[Stored items from a collection]
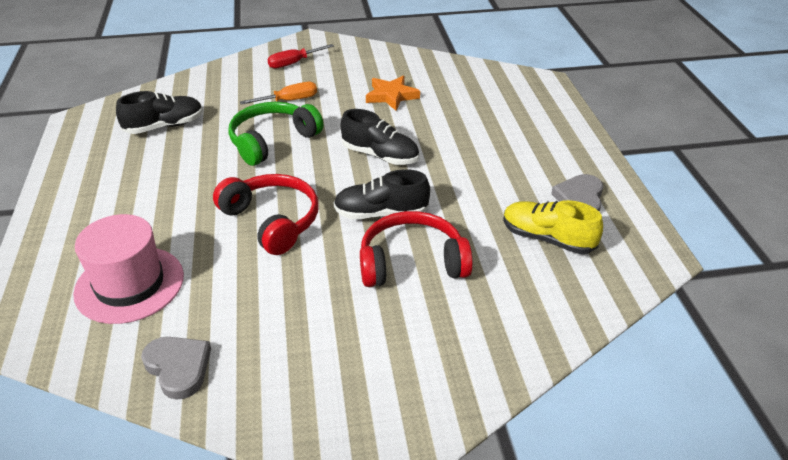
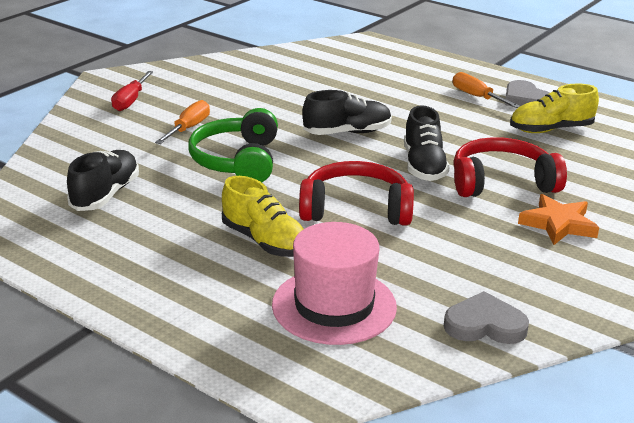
camera: 45 degrees left, 10 degrees down
(180, 211) = (264, 241): none -> yellow shoe
(381, 213) = (423, 166): black shoe -> black shoe turned 45 degrees counterclockwise
(391, 96) = (272, 92): orange star -> orange star (558, 224)
(412, 262) = (501, 182): red headphones -> red headphones turned 45 degrees clockwise
(540, 175) = (477, 97): none -> orange screwdriver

■ **EXERCISE**
Beginning with the line that holds "(381, 213) = (423, 166): black", please return every line through the end of the data, exactly as written.

■ **RESPONSE BELOW**
(381, 213) = (423, 166): black shoe -> black shoe turned 45 degrees counterclockwise
(391, 96) = (272, 92): orange star -> orange star (558, 224)
(412, 262) = (501, 182): red headphones -> red headphones turned 45 degrees clockwise
(540, 175) = (477, 97): none -> orange screwdriver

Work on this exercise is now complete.